** EXERCISE AIM **
Your output should be the exact lines from the start of the data through the line containing "Someone repainted the orange", with no pictures.

** DATA TO EXAMINE **
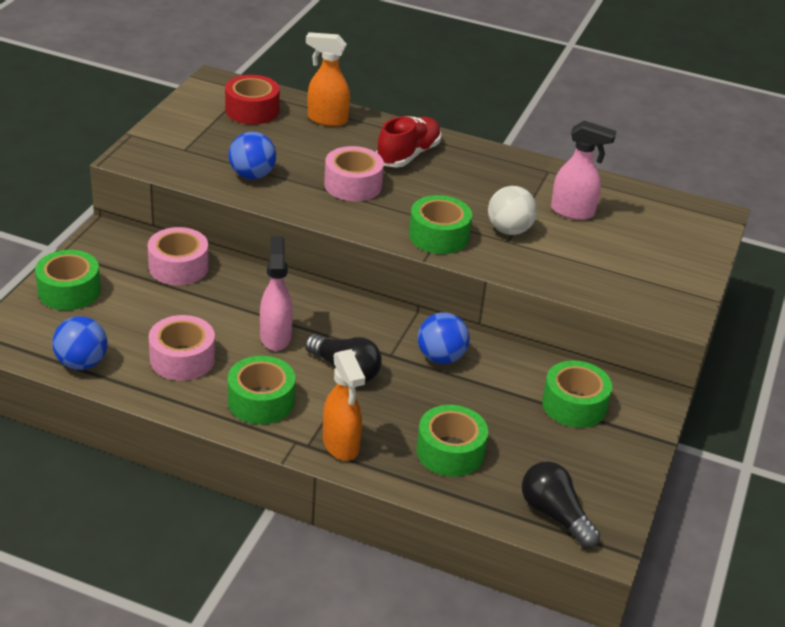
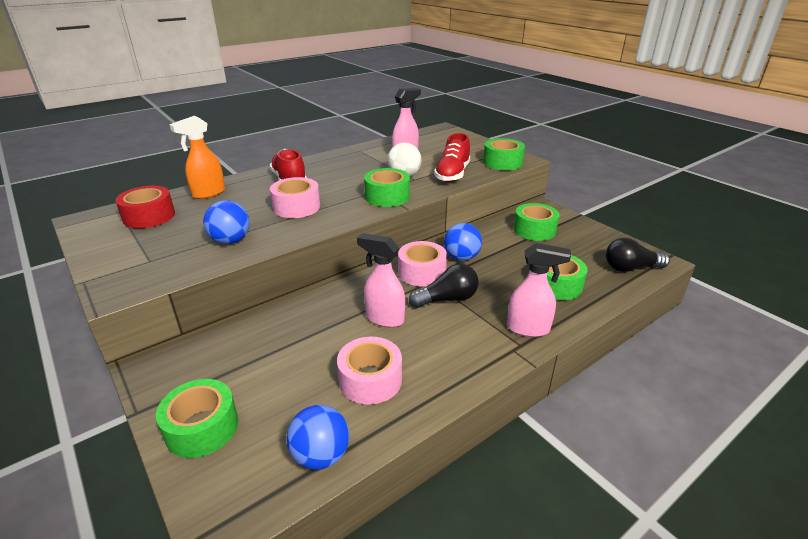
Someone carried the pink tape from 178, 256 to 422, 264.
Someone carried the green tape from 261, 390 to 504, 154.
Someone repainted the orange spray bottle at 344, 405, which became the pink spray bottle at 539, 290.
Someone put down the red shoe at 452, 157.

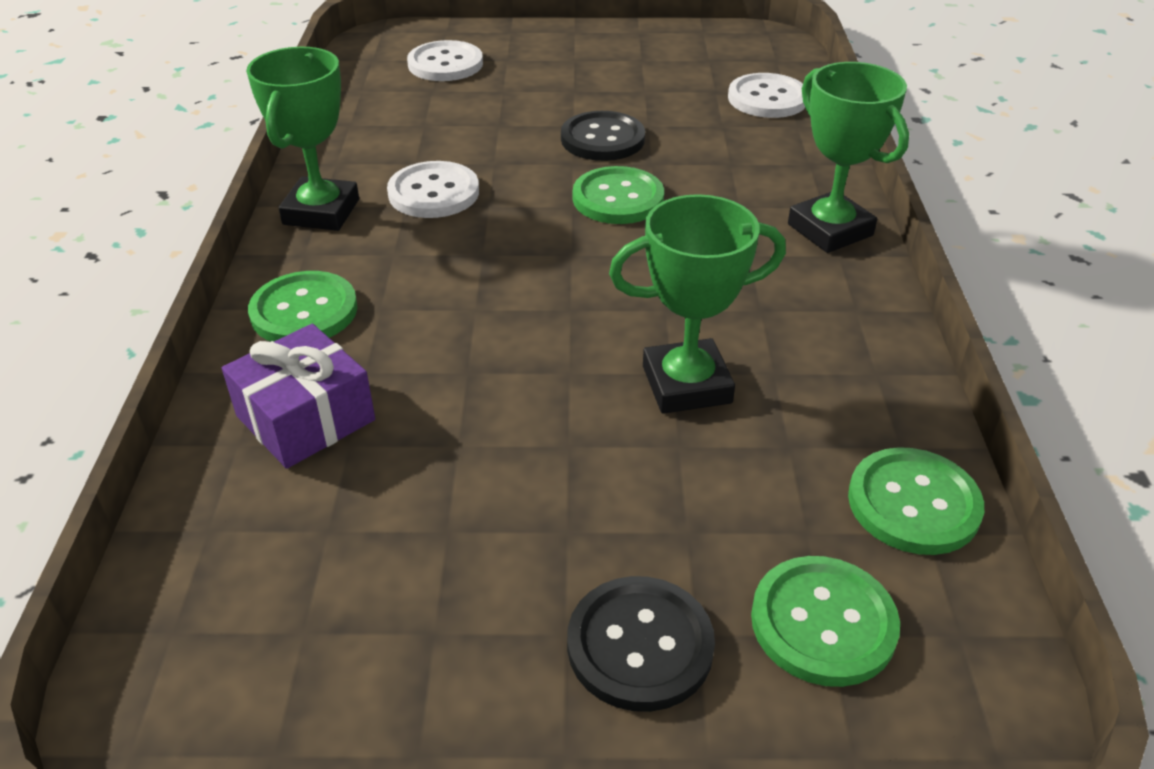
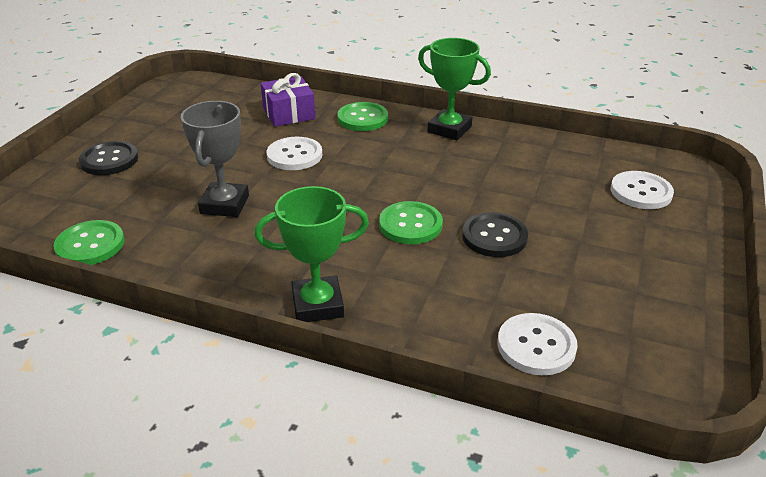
Someone carried the white button from 433, 189 to 294, 153.
Someone repainted the green trophy at 697, 304, which became the grey trophy at 215, 159.
Someone took away the green button at 825, 621.

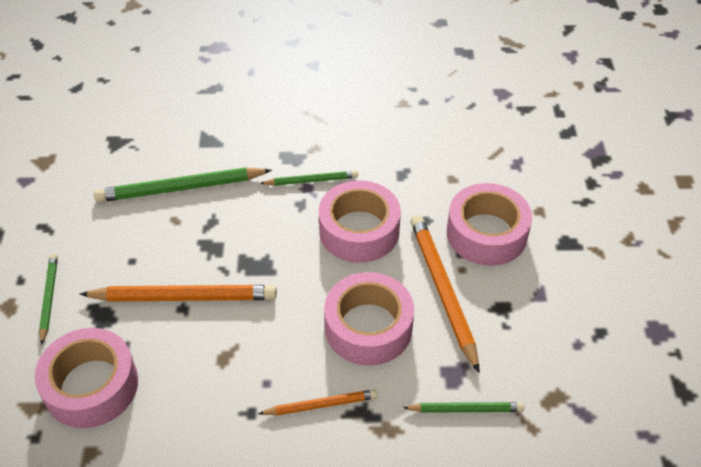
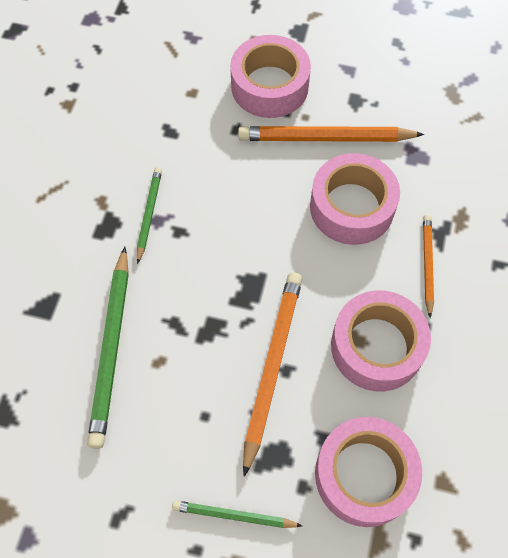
Someone carried the pink tape from 360, 221 to 381, 340.
Someone took away the green pencil at 463, 407.

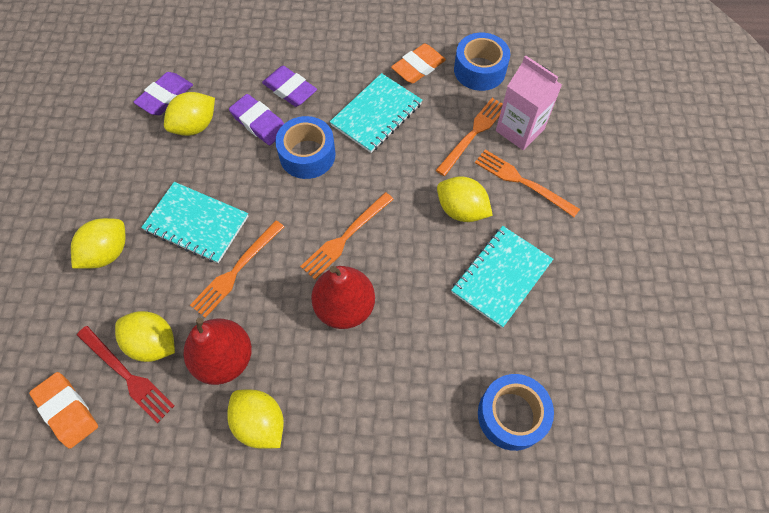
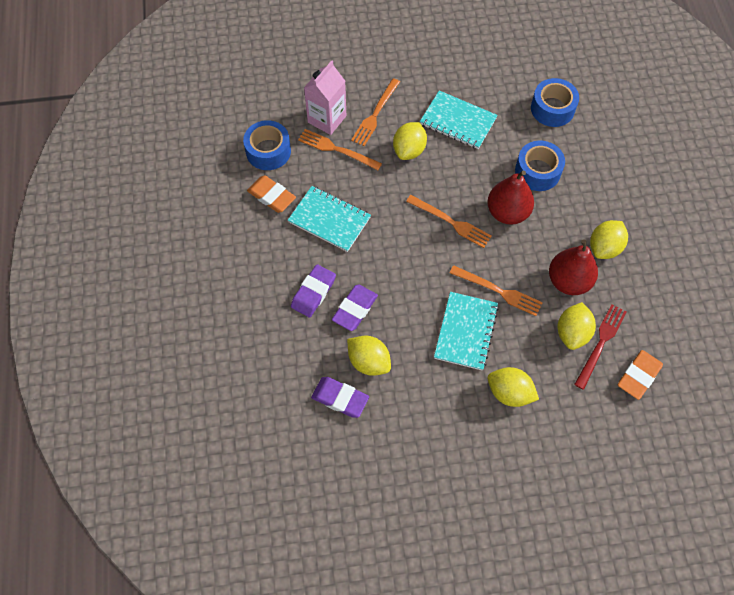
Someone carried the blue tape from 305, 147 to 540, 166.

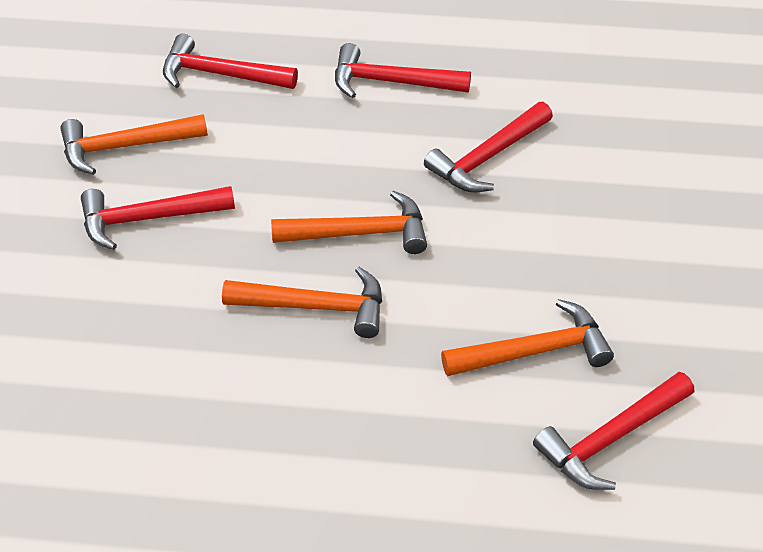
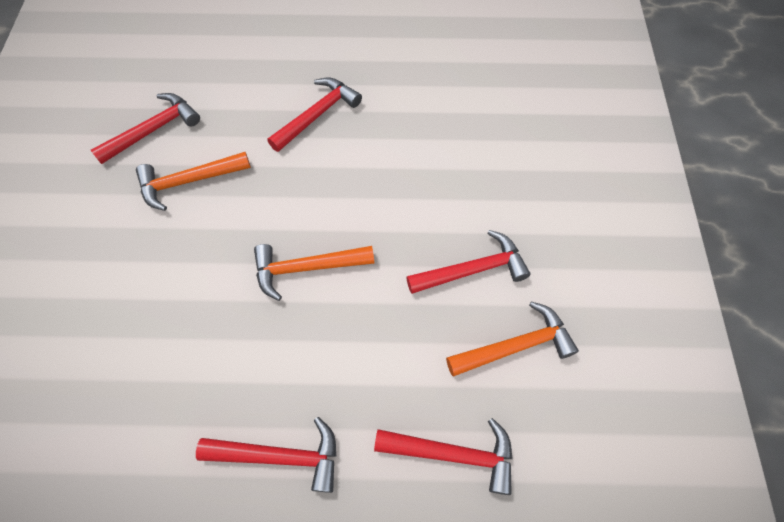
Someone took away the orange hammer at 302, 302.
Someone carried the red hammer from 488, 147 to 314, 115.

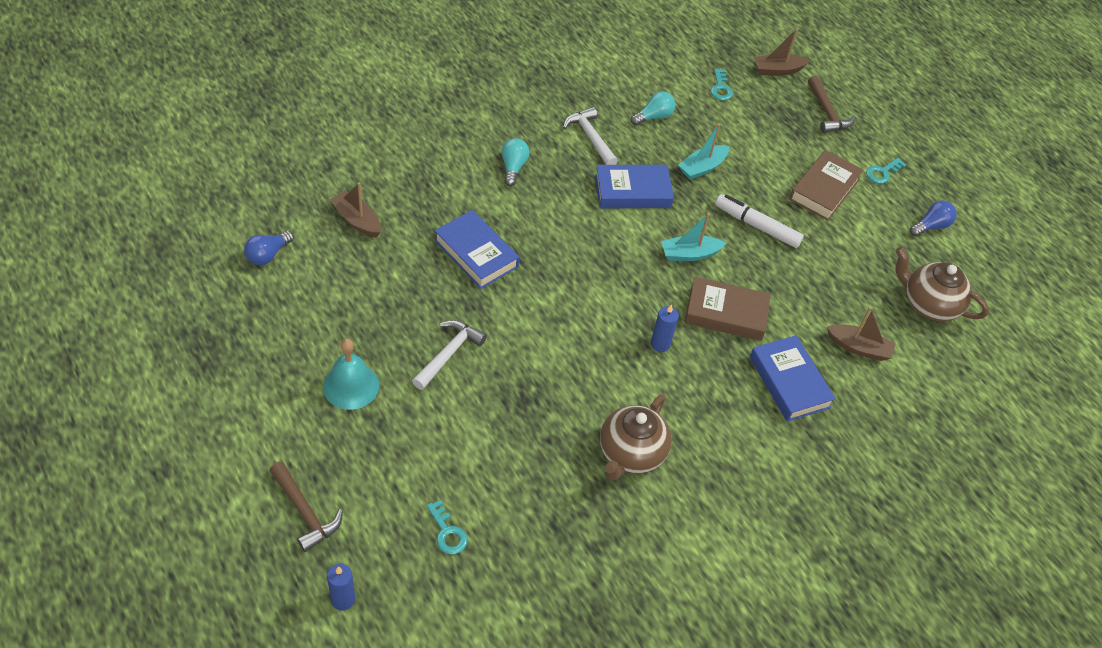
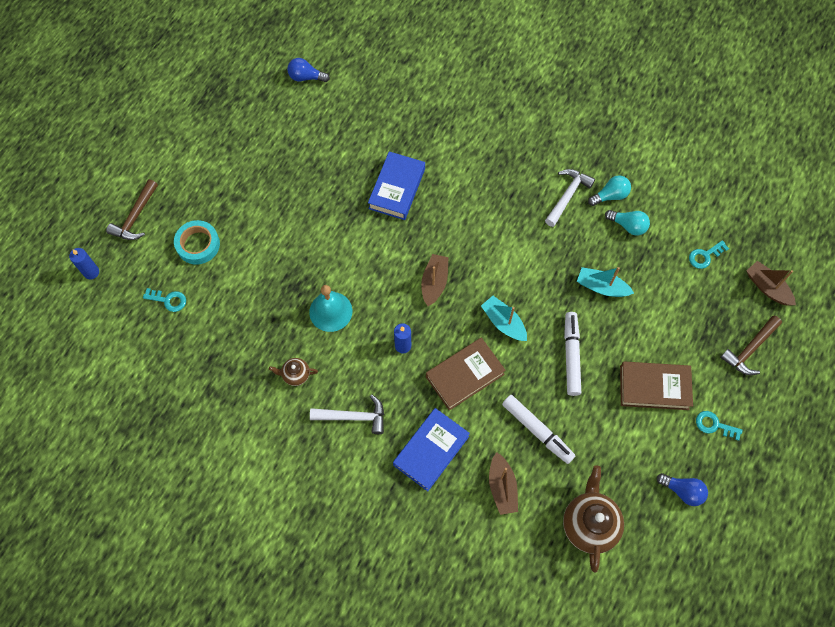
Someone carried the turquoise bell from 351, 374 to 331, 308.
Someone carried the brown boat from 355, 210 to 435, 280.
Someone carried the white hammer from 449, 355 to 347, 414.
Someone rotated the turquoise key at 447, 527 by 105 degrees counterclockwise.
Someone carried the turquoise light bulb from 515, 162 to 609, 190.
Someone took away the blue book at 634, 187.
Someone scaled the brown teapot at 636, 437 by 0.51.
Someone rotated the brown book at 728, 309 by 75 degrees clockwise.
Someone put down the turquoise tape at 197, 242.
Someone put down the white marker at 539, 429.

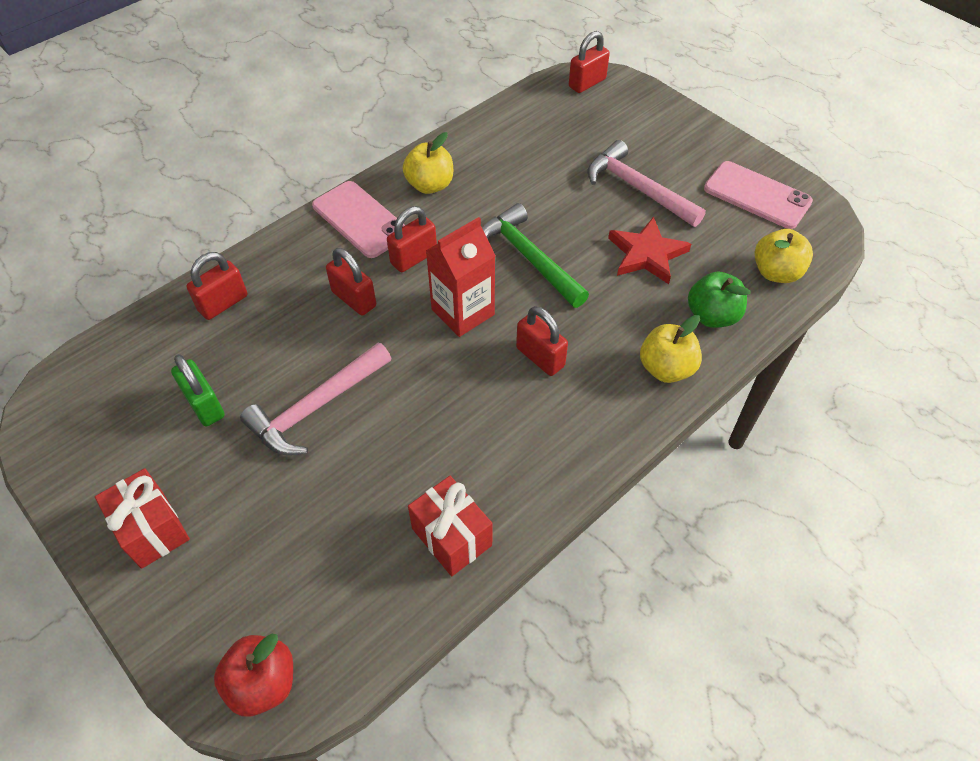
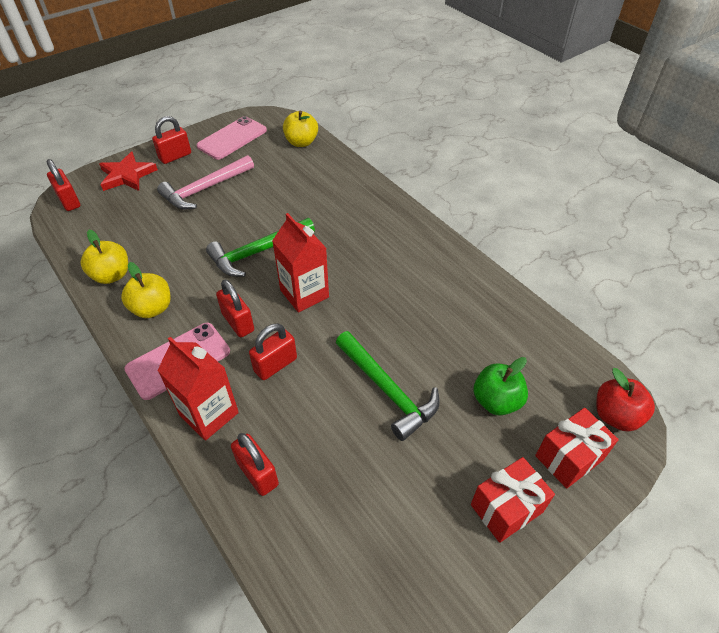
Someone took away the green padlock at 198, 390.
Someone repainted the pink hammer at 316, 399, which became the green hammer at 388, 386.
Someone carried the red gift from 450, 526 to 577, 448.
Someone carried the red padlock from 542, 341 to 171, 140.
Someone carried the red star from 649, 250 to 128, 171.
Someone carried the yellow apple from 671, 349 to 104, 257.
Someone carried the green apple from 719, 300 to 501, 386.
Someone put down the red carton at 198, 389.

** OUTPUT FOR THIS EXERCISE **
Someone carried the pink tape from 178, 256 to 422, 264.
Someone carried the green tape from 261, 390 to 504, 154.
Someone repainted the orange spray bottle at 344, 405, which became the pink spray bottle at 539, 290.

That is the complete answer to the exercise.